• [Your assignment]
Your answer should hold only the lines from the one with "U101 pin PB2: NET9 -> none" through the end of the records, repeated exactly and minus any pictures.

• [Stored items]
::::::::::

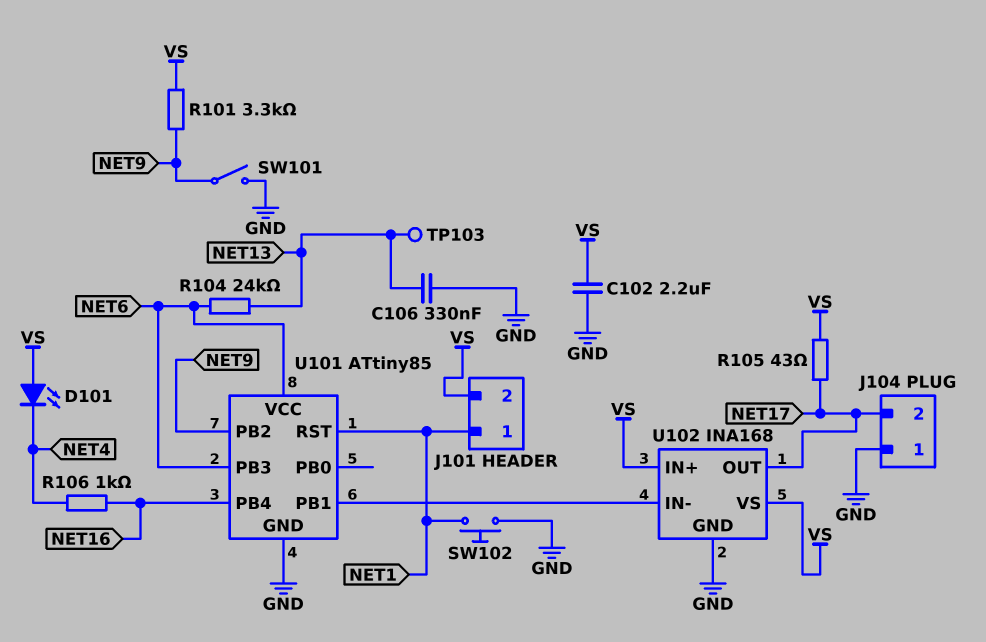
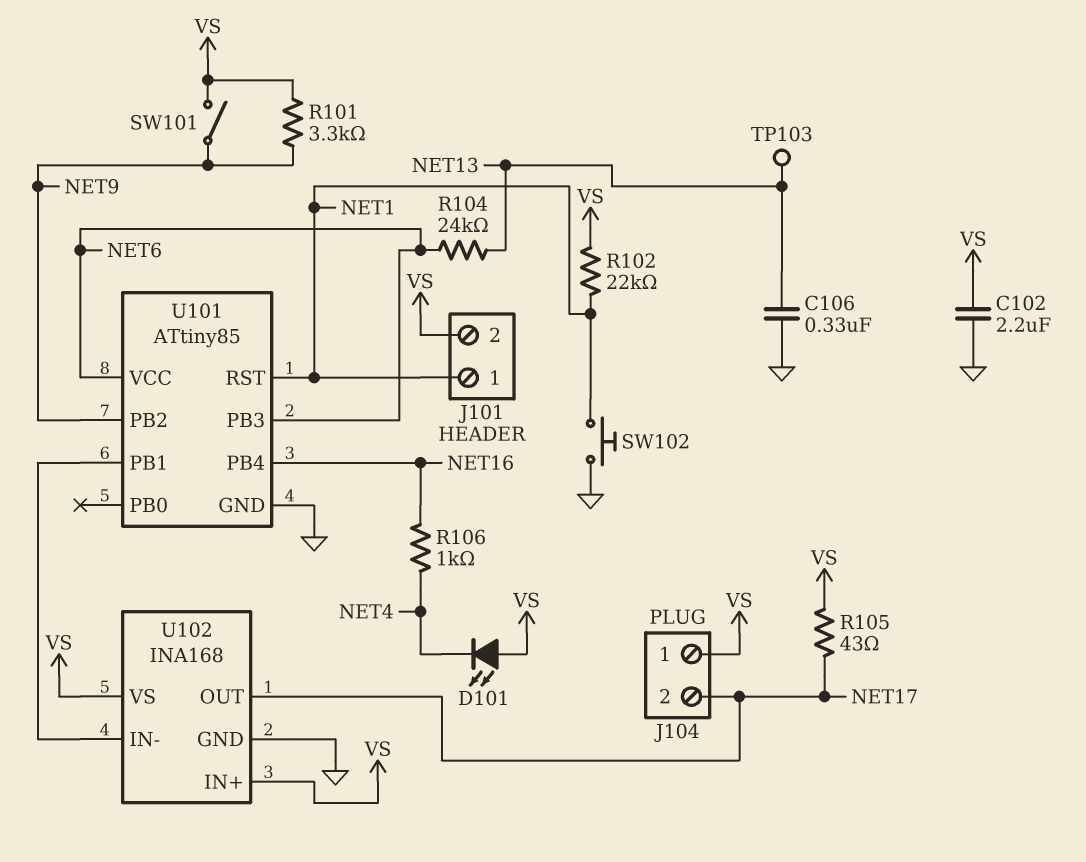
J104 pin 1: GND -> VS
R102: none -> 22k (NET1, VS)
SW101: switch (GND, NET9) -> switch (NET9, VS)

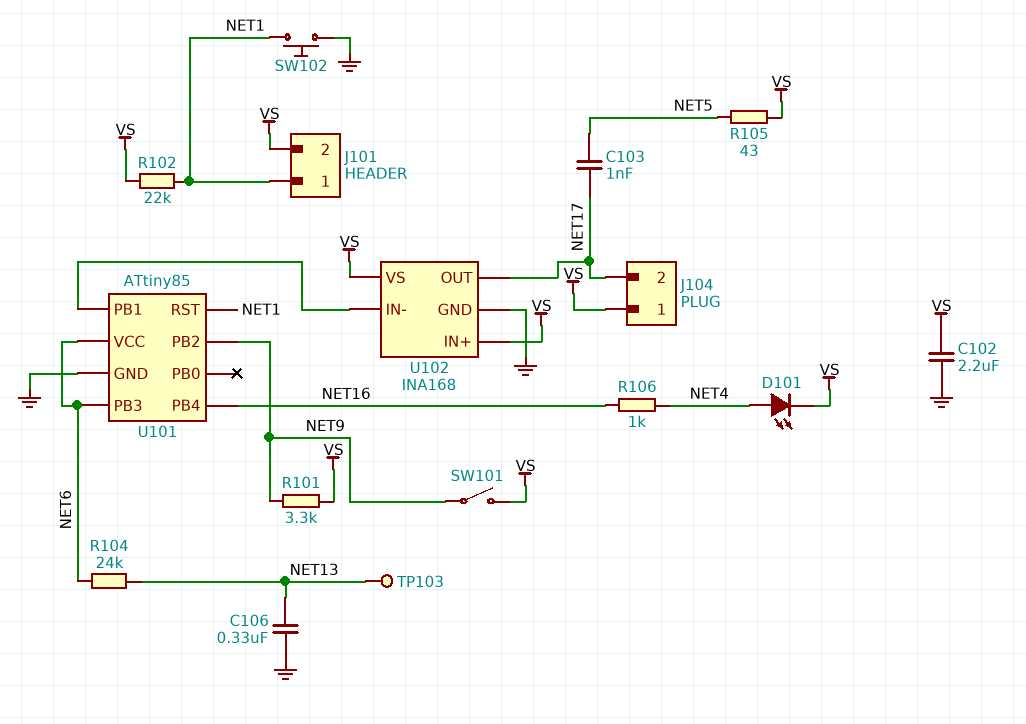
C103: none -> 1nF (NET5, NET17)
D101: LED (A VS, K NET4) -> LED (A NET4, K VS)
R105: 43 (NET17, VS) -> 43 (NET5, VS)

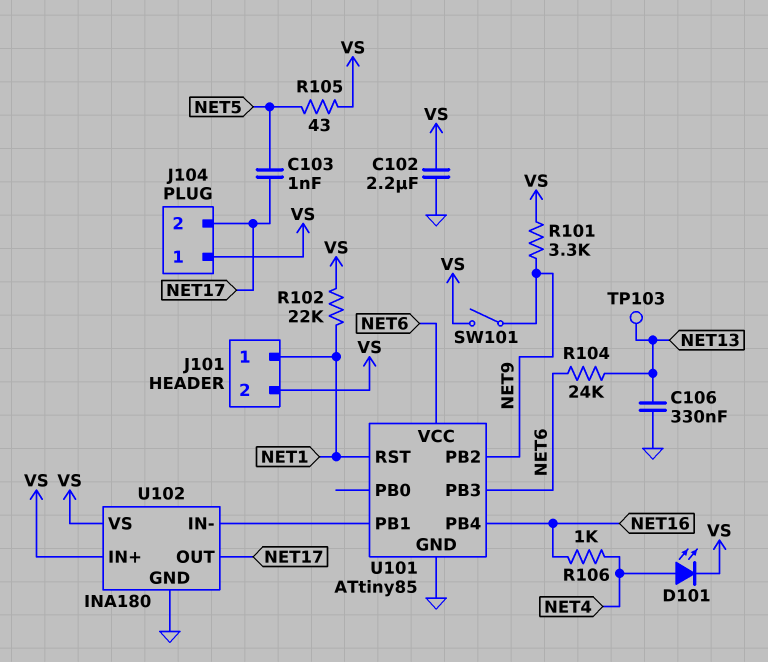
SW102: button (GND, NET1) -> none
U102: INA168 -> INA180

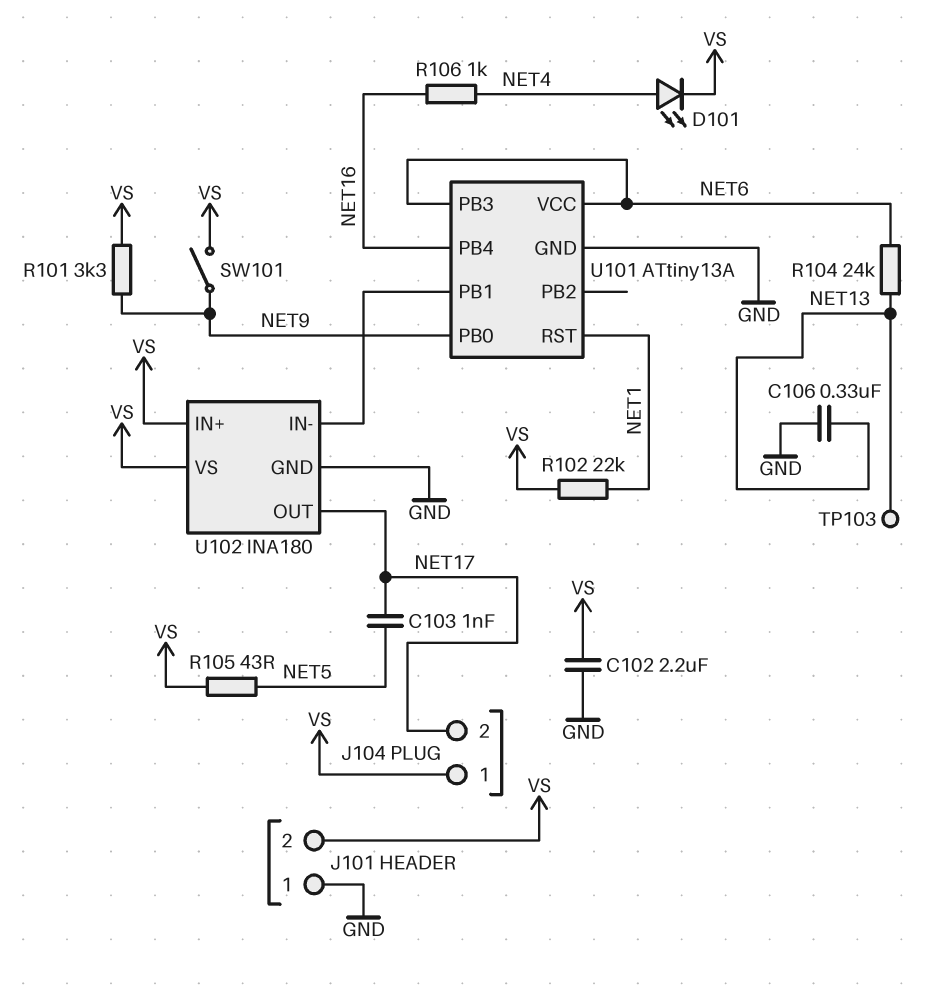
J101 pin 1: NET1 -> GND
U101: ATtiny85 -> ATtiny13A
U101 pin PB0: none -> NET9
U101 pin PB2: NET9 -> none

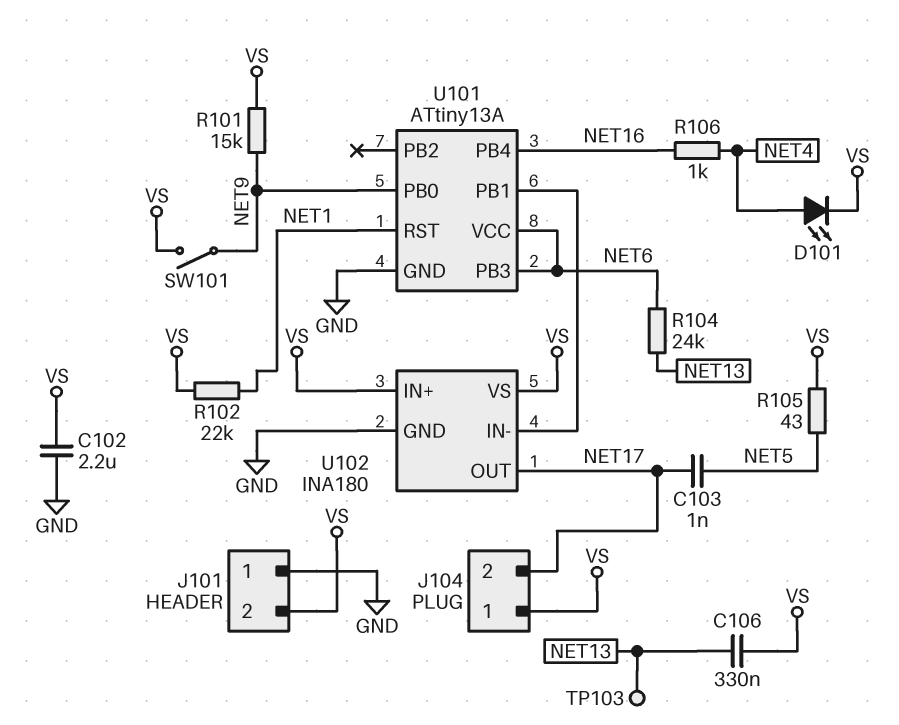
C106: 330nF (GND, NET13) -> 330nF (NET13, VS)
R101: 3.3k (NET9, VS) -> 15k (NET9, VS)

::::::::::

• [Response]
U101 pin PB2: NET9 -> none

C106: 330nF (GND, NET13) -> 330nF (NET13, VS)
R101: 3.3k (NET9, VS) -> 15k (NET9, VS)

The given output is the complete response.